◆ **TASK OBJECTIVE**: Extract every line in the items below that contains the string "clef".

[Stored entries]

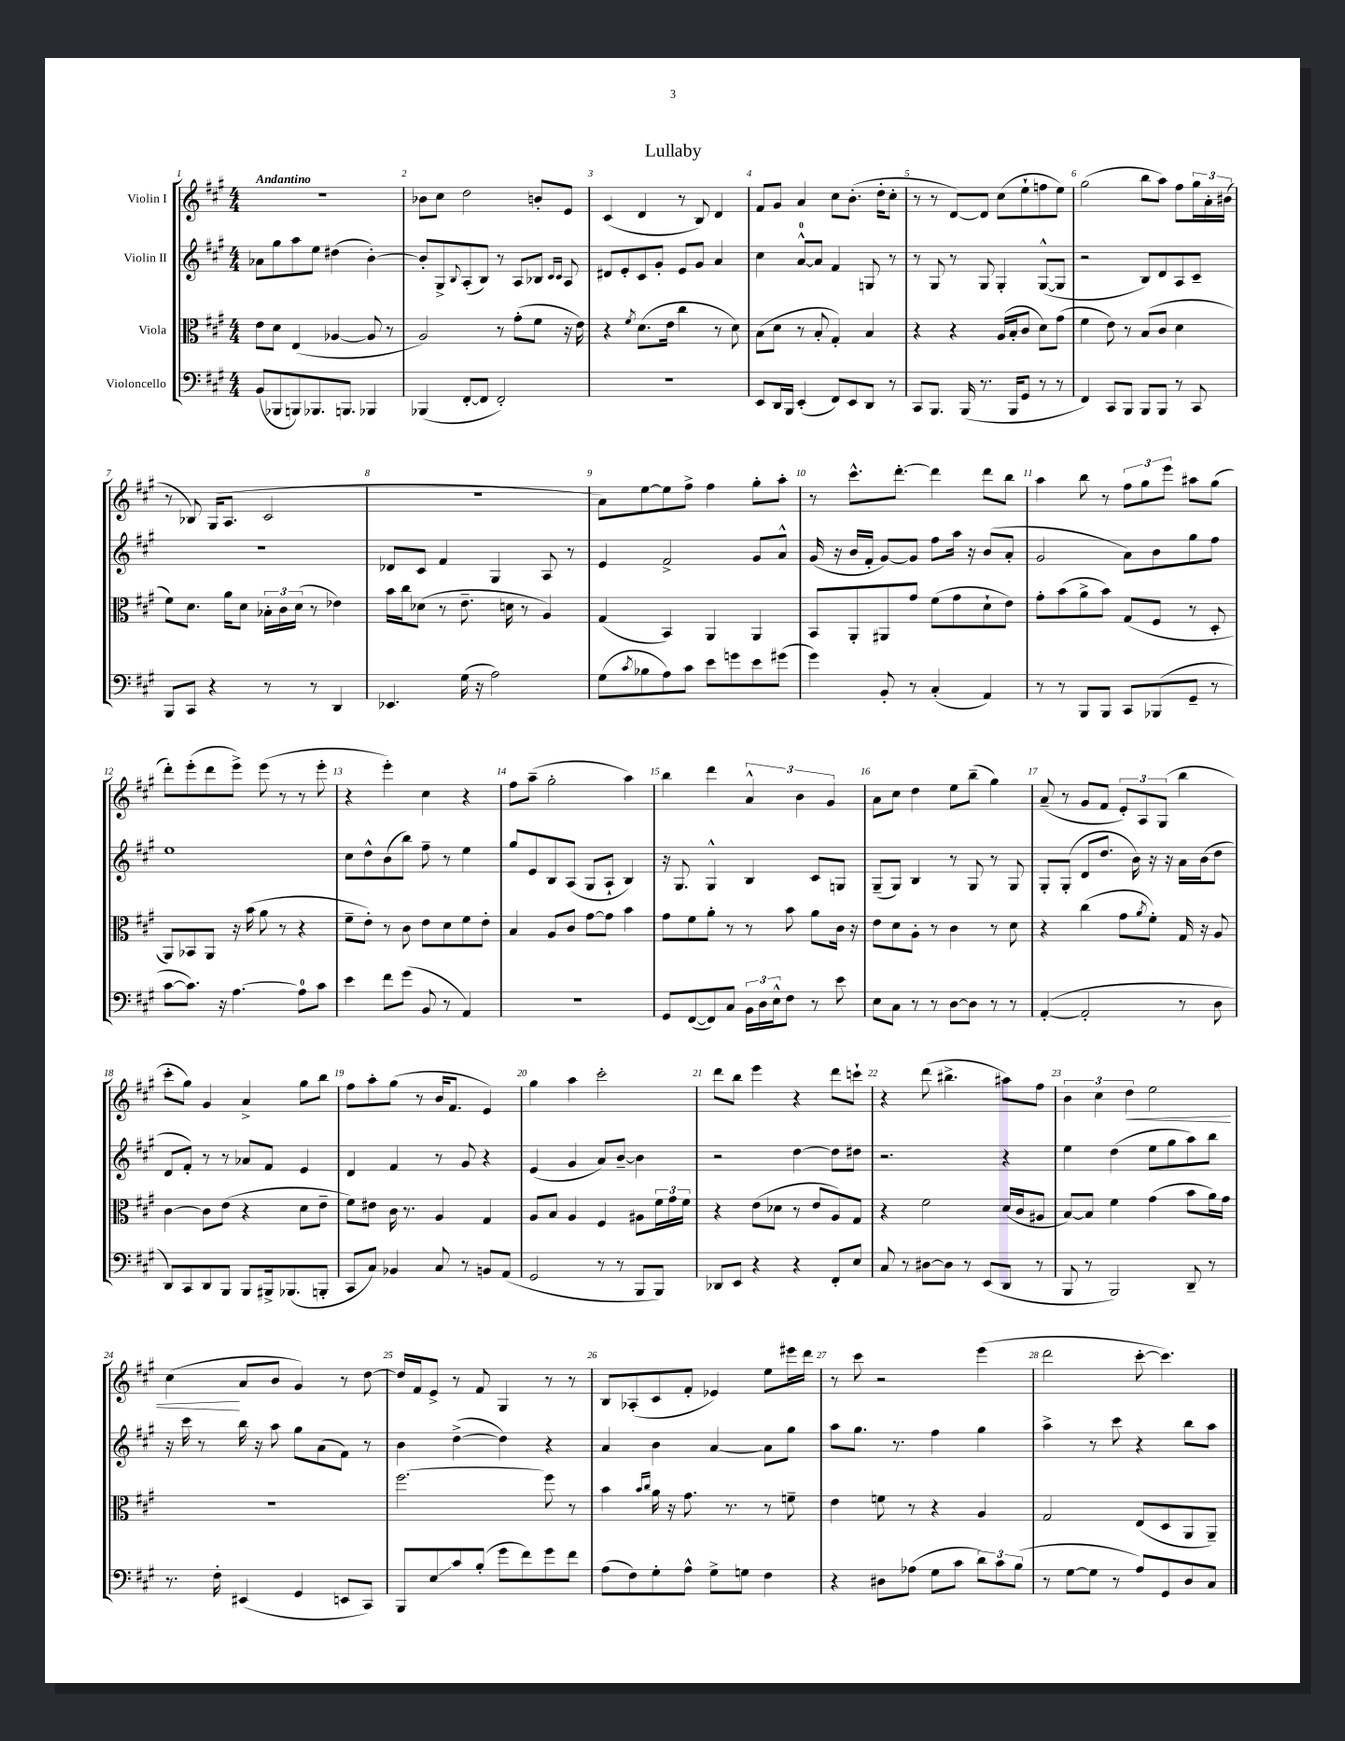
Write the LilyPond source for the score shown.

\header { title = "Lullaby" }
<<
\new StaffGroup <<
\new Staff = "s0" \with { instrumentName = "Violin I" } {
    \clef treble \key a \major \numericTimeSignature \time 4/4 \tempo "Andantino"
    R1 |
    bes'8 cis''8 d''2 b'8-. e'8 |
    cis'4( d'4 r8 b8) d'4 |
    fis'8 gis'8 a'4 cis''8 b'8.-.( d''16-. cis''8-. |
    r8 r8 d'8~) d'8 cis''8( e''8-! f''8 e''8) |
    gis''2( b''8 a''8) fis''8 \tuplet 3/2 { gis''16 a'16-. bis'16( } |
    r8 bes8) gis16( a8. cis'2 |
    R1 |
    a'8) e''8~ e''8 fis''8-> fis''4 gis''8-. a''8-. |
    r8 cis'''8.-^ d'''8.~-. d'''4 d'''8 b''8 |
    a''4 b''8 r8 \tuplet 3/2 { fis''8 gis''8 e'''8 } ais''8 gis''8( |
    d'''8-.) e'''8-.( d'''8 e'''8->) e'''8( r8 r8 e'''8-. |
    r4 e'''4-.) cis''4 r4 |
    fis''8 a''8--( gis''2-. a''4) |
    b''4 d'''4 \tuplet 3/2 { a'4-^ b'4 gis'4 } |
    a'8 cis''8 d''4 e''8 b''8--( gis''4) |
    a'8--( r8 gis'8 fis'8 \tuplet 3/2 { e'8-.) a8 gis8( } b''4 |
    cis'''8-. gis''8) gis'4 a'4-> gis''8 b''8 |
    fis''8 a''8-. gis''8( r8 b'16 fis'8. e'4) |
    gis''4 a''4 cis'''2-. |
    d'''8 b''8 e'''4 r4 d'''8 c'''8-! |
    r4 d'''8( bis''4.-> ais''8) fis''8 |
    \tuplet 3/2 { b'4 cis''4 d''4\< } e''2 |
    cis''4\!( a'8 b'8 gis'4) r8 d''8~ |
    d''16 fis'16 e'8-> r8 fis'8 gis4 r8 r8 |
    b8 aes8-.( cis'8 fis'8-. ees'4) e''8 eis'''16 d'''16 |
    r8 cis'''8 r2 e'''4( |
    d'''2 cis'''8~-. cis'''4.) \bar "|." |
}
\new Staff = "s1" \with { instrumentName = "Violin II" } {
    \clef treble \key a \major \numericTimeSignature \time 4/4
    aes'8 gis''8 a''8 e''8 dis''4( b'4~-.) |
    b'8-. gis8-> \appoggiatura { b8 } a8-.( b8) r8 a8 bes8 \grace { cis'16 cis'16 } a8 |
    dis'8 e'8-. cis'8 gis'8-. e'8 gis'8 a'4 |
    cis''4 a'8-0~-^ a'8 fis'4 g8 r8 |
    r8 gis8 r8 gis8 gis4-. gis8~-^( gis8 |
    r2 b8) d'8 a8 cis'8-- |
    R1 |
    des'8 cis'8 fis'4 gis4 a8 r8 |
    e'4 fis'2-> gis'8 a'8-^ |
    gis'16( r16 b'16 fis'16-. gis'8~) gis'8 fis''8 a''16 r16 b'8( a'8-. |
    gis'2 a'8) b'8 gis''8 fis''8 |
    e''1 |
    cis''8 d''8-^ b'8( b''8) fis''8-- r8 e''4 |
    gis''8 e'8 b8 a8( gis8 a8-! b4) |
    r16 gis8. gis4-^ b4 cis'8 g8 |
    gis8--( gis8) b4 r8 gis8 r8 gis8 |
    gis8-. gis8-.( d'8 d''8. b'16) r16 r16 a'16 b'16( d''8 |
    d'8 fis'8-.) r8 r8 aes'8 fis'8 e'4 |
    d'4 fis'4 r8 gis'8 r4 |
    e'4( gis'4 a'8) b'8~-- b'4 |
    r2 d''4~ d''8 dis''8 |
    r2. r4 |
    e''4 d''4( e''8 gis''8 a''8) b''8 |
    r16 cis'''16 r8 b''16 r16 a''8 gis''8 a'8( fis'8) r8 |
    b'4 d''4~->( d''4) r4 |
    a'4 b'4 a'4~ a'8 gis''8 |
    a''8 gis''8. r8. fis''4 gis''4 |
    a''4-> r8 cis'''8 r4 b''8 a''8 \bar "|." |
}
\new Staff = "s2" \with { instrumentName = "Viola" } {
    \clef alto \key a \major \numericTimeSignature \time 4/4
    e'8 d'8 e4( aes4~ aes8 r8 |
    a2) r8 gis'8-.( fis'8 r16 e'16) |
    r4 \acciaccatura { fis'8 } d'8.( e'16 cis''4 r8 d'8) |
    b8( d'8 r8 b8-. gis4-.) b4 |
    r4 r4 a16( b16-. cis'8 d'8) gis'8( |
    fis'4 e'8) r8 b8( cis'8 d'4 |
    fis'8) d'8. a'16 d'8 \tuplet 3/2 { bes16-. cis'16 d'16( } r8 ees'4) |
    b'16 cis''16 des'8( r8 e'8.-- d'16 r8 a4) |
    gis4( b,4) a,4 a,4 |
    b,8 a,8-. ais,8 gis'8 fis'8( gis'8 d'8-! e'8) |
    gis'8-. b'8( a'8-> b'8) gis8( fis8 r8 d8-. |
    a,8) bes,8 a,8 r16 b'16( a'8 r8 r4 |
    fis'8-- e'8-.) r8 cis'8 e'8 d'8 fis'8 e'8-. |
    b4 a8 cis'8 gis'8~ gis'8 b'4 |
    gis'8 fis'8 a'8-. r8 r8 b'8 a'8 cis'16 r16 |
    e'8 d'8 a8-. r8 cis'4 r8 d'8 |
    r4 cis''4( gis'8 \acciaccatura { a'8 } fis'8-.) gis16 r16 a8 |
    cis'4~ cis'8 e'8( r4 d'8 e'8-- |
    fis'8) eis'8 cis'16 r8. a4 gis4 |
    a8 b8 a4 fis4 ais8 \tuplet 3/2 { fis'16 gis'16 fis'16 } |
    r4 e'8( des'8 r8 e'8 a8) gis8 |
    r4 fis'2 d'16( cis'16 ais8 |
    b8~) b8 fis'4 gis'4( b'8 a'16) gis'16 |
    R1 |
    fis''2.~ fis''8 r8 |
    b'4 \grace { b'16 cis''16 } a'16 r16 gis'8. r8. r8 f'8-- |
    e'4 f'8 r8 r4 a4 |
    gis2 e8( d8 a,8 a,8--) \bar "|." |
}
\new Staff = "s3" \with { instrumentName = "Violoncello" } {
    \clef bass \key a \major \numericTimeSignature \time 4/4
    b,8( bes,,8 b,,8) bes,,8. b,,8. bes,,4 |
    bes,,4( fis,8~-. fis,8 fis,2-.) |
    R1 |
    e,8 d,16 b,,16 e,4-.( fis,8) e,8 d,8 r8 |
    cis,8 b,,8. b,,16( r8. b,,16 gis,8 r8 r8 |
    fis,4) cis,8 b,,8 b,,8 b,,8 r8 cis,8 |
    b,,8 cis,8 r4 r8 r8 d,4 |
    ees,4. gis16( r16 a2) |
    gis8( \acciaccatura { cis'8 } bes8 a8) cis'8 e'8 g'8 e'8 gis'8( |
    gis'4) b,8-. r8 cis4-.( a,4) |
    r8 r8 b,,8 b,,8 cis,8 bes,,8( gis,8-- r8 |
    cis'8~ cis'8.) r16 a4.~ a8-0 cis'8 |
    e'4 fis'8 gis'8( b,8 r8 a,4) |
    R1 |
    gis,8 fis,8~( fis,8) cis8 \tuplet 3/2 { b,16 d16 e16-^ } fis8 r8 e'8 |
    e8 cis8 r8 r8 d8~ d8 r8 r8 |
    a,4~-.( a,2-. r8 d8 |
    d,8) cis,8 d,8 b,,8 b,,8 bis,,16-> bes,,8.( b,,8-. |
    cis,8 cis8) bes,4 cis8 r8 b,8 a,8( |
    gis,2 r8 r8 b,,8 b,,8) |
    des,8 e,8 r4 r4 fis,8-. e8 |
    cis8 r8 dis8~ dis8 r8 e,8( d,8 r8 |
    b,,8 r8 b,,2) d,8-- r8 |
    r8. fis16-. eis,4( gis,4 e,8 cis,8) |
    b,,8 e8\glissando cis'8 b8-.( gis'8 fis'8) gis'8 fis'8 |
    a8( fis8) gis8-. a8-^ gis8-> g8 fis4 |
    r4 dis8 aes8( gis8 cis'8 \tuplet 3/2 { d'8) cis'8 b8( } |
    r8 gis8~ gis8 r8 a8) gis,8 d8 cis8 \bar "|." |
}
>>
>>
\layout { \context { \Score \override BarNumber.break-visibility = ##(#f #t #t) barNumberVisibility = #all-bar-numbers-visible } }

◆ **WRITTEN SOLUTION**:
    \clef treble \key a \major \numericTimeSignature \time 4/4 \tempo "Andantino"
    \clef treble \key a \major \numericTimeSignature \time 4/4
    \clef alto \key a \major \numericTimeSignature \time 4/4
    \clef bass \key a \major \numericTimeSignature \time 4/4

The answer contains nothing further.